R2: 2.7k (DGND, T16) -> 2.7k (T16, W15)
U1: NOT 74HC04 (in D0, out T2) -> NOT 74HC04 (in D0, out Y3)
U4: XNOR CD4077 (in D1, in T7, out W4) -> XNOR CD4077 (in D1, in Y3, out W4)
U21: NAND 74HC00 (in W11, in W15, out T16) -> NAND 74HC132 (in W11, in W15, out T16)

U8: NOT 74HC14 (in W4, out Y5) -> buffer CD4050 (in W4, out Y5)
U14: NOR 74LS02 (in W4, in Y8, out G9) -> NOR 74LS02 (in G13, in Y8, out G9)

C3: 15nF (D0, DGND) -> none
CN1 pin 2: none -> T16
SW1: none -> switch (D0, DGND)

──────────

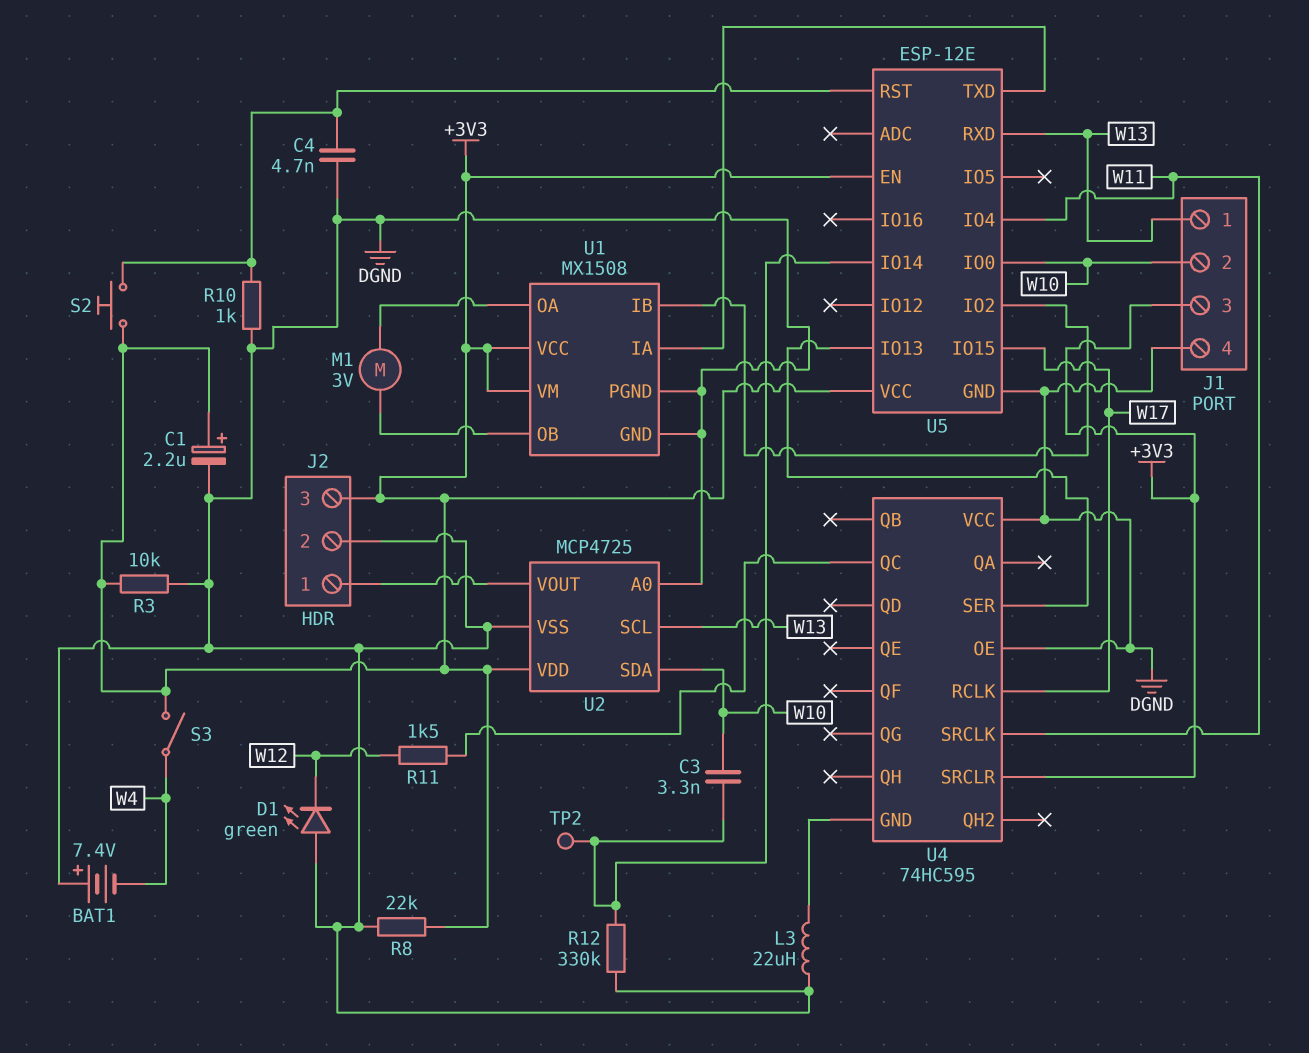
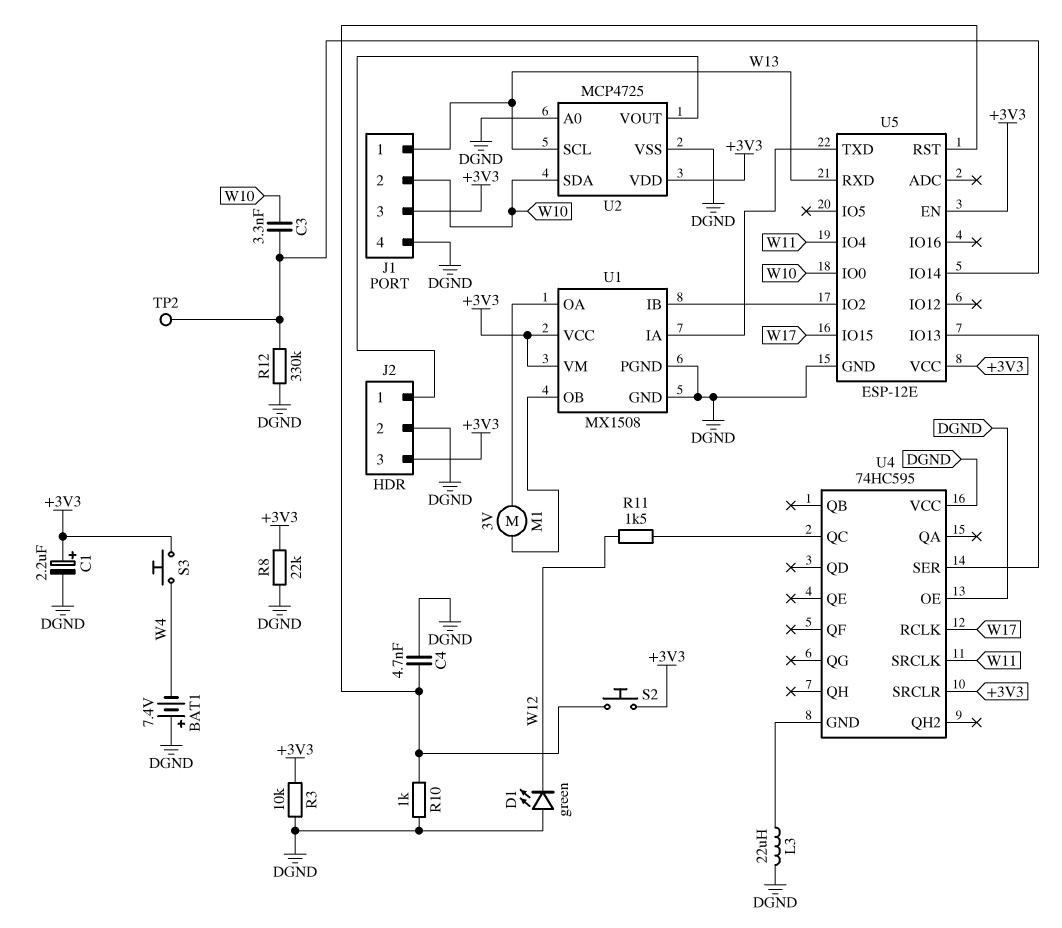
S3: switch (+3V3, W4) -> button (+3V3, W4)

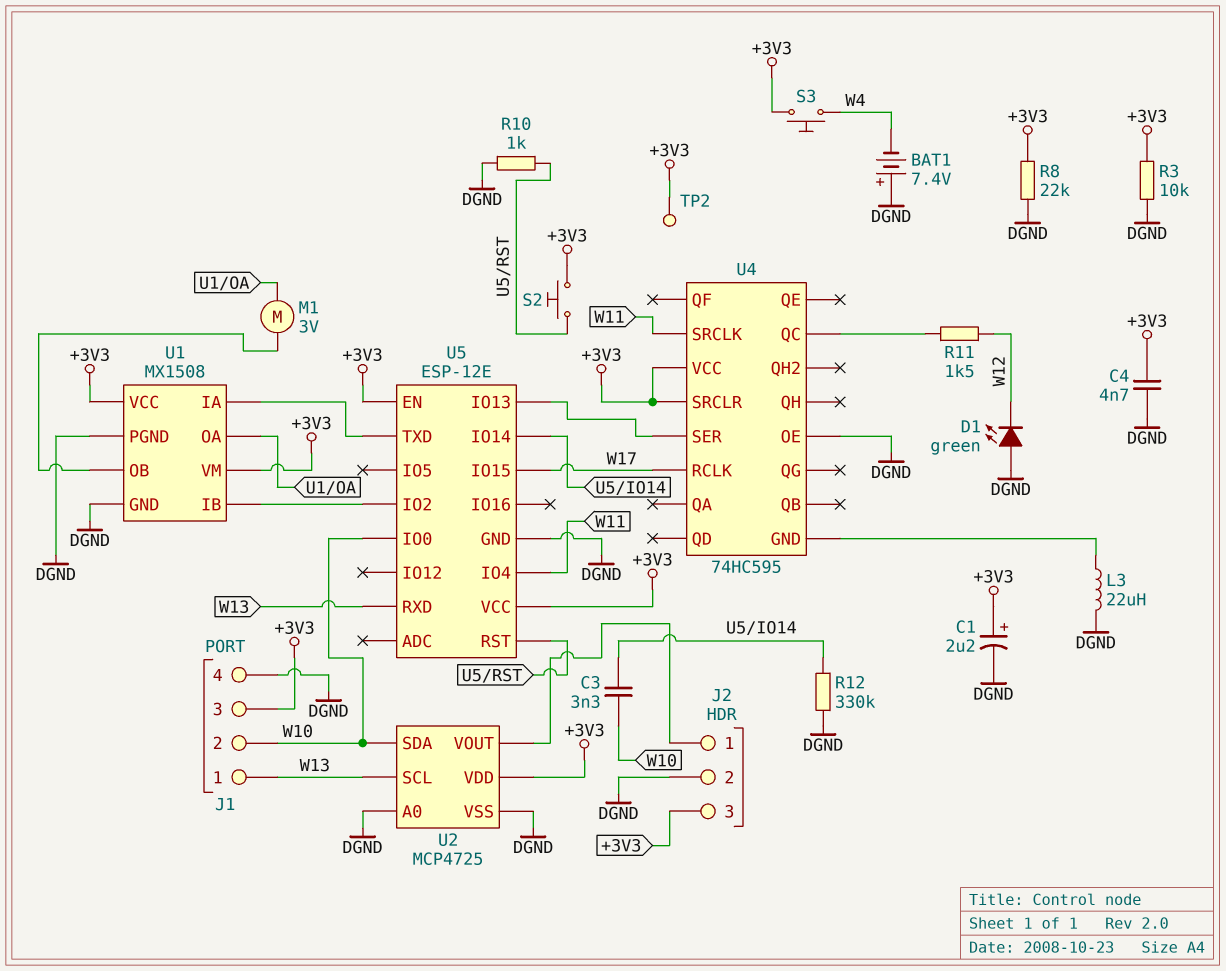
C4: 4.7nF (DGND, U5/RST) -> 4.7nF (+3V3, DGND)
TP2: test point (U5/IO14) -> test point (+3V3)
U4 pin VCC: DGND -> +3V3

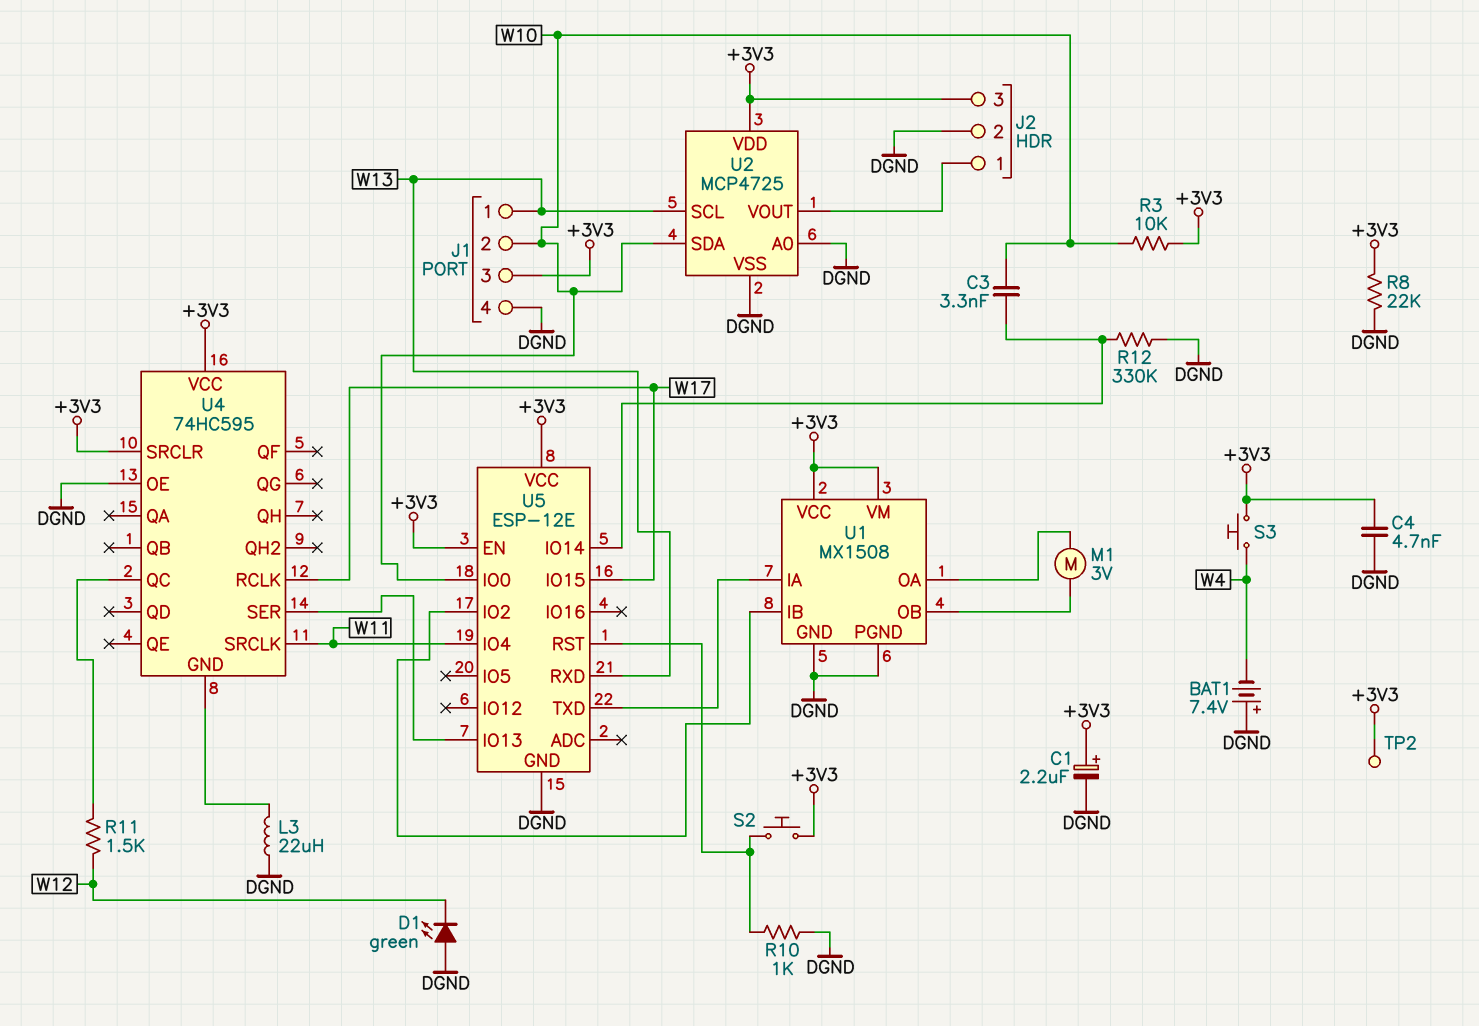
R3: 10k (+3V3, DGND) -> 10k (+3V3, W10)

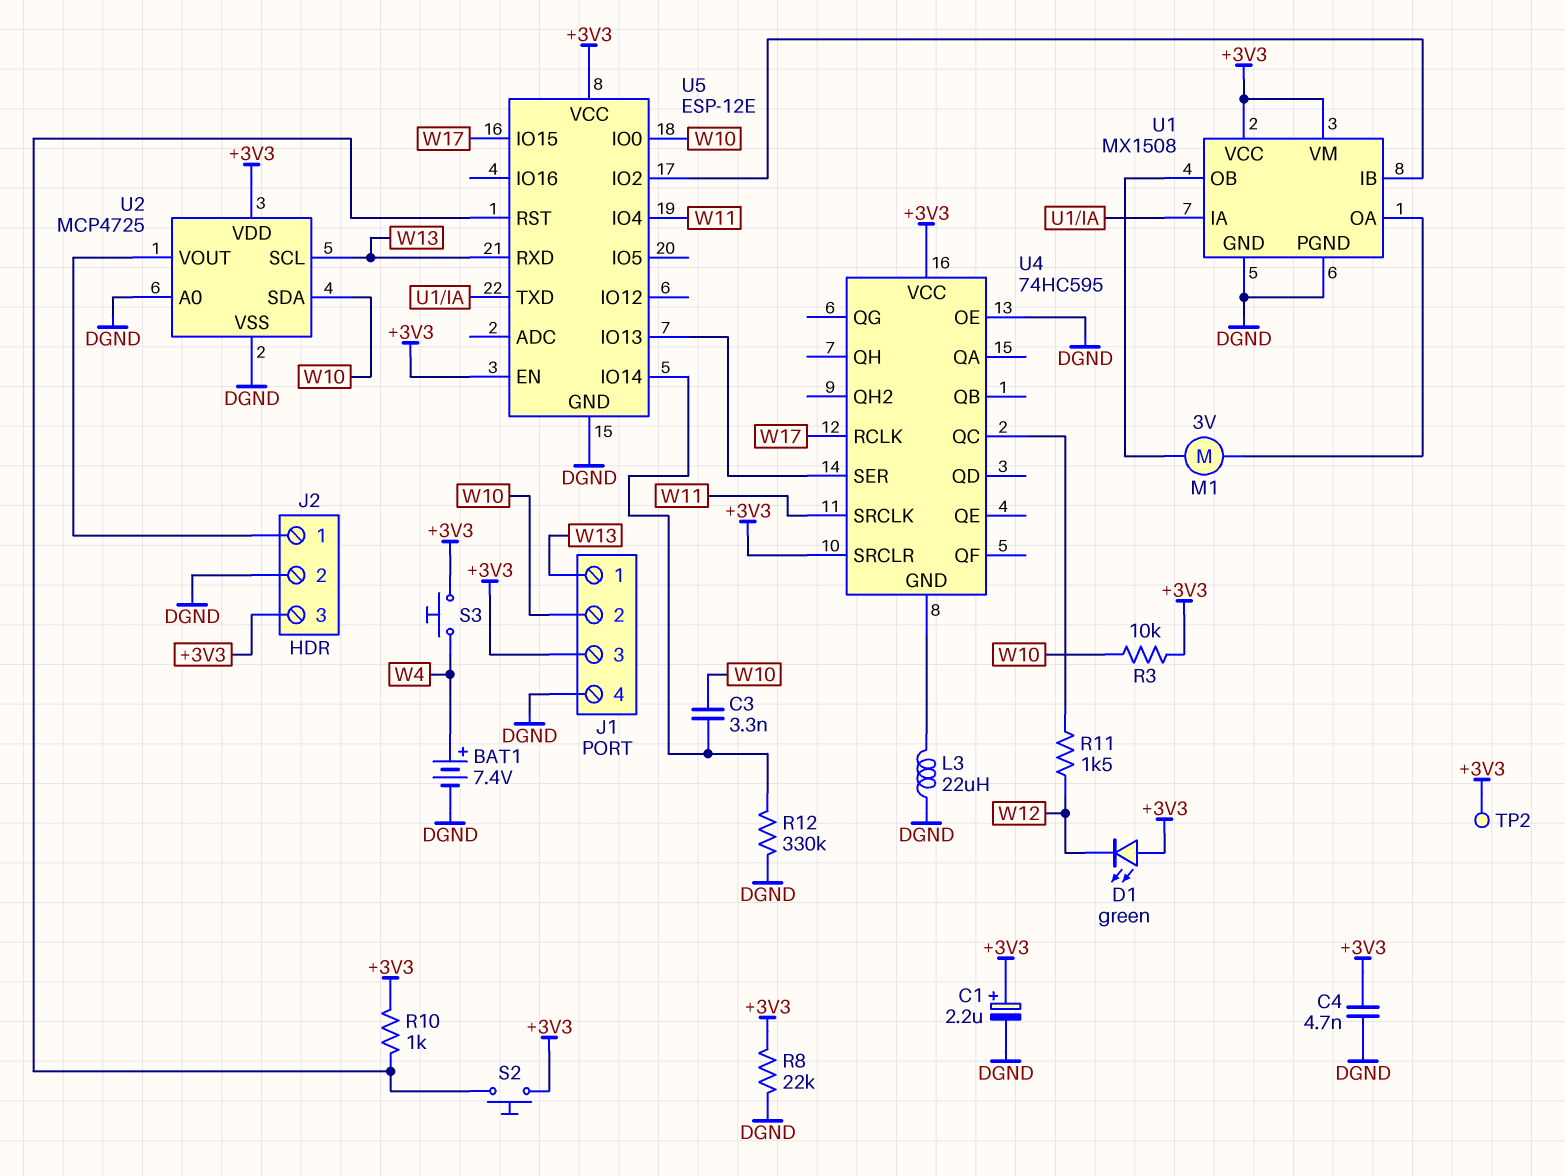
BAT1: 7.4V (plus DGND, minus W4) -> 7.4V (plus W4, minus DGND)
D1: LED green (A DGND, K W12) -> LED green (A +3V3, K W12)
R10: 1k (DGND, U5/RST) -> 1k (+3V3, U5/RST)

──────────

## EXERCISE INSTRUCTIONS:
Given the records above, return exactly the lines starting at the line containing "U21: NAND 74HC00" and ending at the line containing "SW1: none -> switch (D0, DGND)", including both.

## RESULT:
U21: NAND 74HC00 (in W11, in W15, out T16) -> NAND 74HC132 (in W11, in W15, out T16)

U8: NOT 74HC14 (in W4, out Y5) -> buffer CD4050 (in W4, out Y5)
U14: NOR 74LS02 (in W4, in Y8, out G9) -> NOR 74LS02 (in G13, in Y8, out G9)

C3: 15nF (D0, DGND) -> none
CN1 pin 2: none -> T16
SW1: none -> switch (D0, DGND)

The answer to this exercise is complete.